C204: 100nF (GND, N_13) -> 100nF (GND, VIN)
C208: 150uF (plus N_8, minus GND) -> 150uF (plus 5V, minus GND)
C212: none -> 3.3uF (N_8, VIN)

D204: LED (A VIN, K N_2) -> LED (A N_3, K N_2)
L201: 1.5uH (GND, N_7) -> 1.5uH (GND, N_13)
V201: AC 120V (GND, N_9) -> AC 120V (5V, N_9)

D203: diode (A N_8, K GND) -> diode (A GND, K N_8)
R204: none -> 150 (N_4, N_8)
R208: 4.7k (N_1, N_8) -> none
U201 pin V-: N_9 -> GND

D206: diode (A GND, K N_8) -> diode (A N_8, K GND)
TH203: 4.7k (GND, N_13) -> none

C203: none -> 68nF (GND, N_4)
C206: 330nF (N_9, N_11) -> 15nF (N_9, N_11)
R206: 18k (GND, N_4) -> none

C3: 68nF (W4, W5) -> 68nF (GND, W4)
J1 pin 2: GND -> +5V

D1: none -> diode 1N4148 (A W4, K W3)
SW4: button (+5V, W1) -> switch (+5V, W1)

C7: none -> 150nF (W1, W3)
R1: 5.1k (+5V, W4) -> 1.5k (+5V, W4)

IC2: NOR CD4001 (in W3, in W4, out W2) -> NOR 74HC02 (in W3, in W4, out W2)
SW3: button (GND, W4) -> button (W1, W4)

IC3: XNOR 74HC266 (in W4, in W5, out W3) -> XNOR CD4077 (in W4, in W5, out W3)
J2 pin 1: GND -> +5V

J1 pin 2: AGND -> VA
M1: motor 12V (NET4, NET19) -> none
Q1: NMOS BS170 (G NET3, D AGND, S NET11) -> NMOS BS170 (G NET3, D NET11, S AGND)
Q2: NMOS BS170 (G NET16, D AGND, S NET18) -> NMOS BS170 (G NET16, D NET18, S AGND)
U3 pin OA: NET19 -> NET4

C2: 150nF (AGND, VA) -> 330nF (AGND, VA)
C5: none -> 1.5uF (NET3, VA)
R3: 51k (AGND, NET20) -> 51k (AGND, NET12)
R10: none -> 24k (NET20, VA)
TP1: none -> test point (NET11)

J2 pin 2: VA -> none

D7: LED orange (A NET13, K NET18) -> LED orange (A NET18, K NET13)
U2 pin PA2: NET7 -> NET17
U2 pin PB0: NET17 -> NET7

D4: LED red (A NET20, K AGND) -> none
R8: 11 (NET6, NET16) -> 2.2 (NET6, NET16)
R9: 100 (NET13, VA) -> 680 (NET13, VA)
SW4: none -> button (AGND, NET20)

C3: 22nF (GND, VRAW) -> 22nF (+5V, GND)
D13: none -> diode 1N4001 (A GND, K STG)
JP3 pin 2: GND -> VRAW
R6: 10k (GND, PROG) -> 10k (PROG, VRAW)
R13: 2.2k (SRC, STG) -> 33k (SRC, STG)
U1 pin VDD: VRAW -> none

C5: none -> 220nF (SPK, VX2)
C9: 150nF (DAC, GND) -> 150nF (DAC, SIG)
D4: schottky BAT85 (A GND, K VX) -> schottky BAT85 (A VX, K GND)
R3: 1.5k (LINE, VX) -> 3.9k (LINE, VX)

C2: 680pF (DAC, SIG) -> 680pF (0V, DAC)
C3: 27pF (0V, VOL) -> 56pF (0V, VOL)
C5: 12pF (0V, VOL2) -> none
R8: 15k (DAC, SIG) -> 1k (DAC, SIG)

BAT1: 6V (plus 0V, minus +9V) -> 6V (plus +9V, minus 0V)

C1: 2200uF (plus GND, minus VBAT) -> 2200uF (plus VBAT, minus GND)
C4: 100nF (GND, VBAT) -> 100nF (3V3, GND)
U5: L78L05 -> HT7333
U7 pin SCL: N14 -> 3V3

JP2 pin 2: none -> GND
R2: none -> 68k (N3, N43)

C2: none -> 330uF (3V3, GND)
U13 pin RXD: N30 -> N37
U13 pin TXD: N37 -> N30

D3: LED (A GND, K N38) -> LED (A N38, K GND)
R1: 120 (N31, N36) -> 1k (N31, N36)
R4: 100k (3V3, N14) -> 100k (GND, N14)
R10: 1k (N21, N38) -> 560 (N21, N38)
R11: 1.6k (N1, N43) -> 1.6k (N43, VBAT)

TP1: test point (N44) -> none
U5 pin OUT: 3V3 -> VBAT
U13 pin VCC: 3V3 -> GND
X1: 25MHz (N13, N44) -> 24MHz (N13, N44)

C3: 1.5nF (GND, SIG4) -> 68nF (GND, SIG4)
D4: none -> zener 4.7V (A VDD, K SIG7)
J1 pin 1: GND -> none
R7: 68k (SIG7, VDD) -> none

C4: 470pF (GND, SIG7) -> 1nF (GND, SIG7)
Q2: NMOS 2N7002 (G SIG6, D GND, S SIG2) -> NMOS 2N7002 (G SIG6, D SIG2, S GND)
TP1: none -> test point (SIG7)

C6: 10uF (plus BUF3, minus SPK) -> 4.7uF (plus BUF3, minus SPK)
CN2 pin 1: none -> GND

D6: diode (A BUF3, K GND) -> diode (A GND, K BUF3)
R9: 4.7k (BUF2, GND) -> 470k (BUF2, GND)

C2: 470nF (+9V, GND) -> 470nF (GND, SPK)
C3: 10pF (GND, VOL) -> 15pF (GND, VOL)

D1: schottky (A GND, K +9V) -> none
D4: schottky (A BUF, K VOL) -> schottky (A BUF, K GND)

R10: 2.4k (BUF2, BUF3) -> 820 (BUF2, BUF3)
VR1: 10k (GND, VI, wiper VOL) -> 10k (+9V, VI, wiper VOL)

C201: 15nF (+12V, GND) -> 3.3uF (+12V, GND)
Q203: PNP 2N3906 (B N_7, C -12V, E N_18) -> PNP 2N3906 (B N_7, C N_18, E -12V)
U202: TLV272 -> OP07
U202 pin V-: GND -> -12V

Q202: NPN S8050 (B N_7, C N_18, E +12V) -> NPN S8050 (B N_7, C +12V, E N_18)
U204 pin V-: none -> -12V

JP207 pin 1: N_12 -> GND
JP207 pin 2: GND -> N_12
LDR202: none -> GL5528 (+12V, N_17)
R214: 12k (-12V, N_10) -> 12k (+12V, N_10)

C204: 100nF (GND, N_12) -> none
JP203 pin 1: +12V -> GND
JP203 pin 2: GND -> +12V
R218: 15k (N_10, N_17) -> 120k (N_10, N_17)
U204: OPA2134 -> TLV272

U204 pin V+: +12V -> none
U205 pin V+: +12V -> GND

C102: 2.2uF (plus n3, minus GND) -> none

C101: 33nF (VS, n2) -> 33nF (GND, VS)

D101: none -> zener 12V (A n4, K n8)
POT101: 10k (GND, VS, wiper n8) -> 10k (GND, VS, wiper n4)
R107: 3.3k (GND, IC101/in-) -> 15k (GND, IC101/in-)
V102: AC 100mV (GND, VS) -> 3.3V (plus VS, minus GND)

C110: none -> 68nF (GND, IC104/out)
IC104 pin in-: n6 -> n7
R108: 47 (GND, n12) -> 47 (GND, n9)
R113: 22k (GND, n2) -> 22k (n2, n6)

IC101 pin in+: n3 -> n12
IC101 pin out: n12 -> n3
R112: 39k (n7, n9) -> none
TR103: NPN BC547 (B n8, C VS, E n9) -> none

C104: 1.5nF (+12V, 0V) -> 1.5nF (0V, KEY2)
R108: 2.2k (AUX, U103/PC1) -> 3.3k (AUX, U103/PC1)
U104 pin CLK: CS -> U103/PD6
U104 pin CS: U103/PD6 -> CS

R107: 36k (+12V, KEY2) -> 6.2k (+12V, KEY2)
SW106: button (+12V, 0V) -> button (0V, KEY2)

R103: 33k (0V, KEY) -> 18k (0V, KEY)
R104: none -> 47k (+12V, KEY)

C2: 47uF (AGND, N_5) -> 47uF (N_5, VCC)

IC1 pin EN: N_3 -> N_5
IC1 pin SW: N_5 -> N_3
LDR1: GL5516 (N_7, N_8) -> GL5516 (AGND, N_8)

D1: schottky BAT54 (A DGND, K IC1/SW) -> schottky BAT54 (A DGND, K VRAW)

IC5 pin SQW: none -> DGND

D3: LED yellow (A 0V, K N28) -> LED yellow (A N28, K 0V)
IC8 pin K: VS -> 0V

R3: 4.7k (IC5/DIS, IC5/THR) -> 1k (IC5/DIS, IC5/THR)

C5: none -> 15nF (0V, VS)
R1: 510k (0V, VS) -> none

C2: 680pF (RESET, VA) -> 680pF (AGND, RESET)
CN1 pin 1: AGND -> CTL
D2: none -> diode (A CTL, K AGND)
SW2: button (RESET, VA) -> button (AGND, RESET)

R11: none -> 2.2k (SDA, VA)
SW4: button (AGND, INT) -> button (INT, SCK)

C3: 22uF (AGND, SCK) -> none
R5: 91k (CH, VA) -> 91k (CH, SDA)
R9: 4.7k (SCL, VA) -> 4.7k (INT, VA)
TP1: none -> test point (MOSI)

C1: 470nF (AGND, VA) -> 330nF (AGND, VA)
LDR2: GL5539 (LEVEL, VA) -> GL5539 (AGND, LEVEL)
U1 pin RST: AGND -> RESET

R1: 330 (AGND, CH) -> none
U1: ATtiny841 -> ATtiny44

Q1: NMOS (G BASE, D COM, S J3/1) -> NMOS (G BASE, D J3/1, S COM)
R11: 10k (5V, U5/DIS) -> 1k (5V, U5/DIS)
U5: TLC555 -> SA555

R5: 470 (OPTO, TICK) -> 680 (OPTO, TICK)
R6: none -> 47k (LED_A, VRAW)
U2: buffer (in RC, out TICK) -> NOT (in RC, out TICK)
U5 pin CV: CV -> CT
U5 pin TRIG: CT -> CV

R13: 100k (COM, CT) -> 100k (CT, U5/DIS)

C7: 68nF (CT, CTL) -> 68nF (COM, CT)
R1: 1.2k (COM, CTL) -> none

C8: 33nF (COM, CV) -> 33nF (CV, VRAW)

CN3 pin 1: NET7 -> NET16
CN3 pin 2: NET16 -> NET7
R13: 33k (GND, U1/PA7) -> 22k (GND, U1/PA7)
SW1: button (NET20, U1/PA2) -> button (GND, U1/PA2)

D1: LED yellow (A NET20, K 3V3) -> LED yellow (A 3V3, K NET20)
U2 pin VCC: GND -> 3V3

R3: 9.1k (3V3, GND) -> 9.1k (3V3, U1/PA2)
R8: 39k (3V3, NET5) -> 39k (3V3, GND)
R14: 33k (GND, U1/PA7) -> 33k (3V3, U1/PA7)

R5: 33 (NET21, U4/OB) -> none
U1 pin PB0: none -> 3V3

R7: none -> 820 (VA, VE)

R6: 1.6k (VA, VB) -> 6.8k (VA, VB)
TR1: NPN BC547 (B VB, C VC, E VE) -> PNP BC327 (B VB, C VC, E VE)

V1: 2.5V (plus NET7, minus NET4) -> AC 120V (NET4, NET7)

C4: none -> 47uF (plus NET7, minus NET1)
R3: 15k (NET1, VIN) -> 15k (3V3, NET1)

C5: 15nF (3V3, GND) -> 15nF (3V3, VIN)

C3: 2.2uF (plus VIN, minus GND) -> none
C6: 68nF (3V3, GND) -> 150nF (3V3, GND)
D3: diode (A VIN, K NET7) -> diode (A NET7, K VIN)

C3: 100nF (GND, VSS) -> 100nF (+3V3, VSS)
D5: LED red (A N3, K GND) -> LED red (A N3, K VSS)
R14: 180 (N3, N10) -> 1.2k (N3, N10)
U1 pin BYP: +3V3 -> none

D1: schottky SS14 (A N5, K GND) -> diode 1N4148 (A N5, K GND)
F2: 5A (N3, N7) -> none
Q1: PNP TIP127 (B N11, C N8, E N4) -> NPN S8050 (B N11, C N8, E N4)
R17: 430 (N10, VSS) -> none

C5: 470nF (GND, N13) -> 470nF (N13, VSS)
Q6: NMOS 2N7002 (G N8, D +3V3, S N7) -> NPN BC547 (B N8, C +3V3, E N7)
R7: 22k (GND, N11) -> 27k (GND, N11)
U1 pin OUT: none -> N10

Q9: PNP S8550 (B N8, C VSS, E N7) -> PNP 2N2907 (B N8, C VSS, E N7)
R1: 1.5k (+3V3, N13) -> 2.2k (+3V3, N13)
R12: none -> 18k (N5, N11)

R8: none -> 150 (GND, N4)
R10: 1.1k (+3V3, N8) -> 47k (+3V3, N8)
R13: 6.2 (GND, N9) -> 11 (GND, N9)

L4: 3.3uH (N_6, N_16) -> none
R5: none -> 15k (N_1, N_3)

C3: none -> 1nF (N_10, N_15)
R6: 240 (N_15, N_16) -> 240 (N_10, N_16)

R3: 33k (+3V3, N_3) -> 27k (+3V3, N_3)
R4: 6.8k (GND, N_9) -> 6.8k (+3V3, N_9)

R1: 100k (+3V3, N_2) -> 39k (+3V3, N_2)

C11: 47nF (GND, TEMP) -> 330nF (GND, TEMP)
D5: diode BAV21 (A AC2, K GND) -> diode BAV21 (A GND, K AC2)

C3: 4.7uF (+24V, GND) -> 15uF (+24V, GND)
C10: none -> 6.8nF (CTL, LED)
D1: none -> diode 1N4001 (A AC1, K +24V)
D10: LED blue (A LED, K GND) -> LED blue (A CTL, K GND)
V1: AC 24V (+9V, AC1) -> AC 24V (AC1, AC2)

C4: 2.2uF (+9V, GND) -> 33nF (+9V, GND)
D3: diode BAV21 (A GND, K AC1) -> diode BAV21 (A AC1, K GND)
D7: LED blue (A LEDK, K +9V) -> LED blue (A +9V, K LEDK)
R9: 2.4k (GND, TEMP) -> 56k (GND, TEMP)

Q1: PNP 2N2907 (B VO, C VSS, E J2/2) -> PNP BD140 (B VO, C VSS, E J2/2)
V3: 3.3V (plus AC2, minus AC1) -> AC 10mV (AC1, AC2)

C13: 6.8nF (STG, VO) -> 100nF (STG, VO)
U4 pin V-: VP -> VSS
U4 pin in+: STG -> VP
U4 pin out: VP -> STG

■ ■ ■ ■

▸ **DESCRIPTION OF THE TASK**
Could you output, exactly and with nothing else, the lines from the start of the records through the line containing "C206: 330nF (N_9, N_11) -> 15nF (N_9, N_11)"?

▸ **ANSWER FOR THE TASK**
C204: 100nF (GND, N_13) -> 100nF (GND, VIN)
C208: 150uF (plus N_8, minus GND) -> 150uF (plus 5V, minus GND)
C212: none -> 3.3uF (N_8, VIN)

D204: LED (A VIN, K N_2) -> LED (A N_3, K N_2)
L201: 1.5uH (GND, N_7) -> 1.5uH (GND, N_13)
V201: AC 120V (GND, N_9) -> AC 120V (5V, N_9)

D203: diode (A N_8, K GND) -> diode (A GND, K N_8)
R204: none -> 150 (N_4, N_8)
R208: 4.7k (N_1, N_8) -> none
U201 pin V-: N_9 -> GND

D206: diode (A GND, K N_8) -> diode (A N_8, K GND)
TH203: 4.7k (GND, N_13) -> none

C203: none -> 68nF (GND, N_4)
C206: 330nF (N_9, N_11) -> 15nF (N_9, N_11)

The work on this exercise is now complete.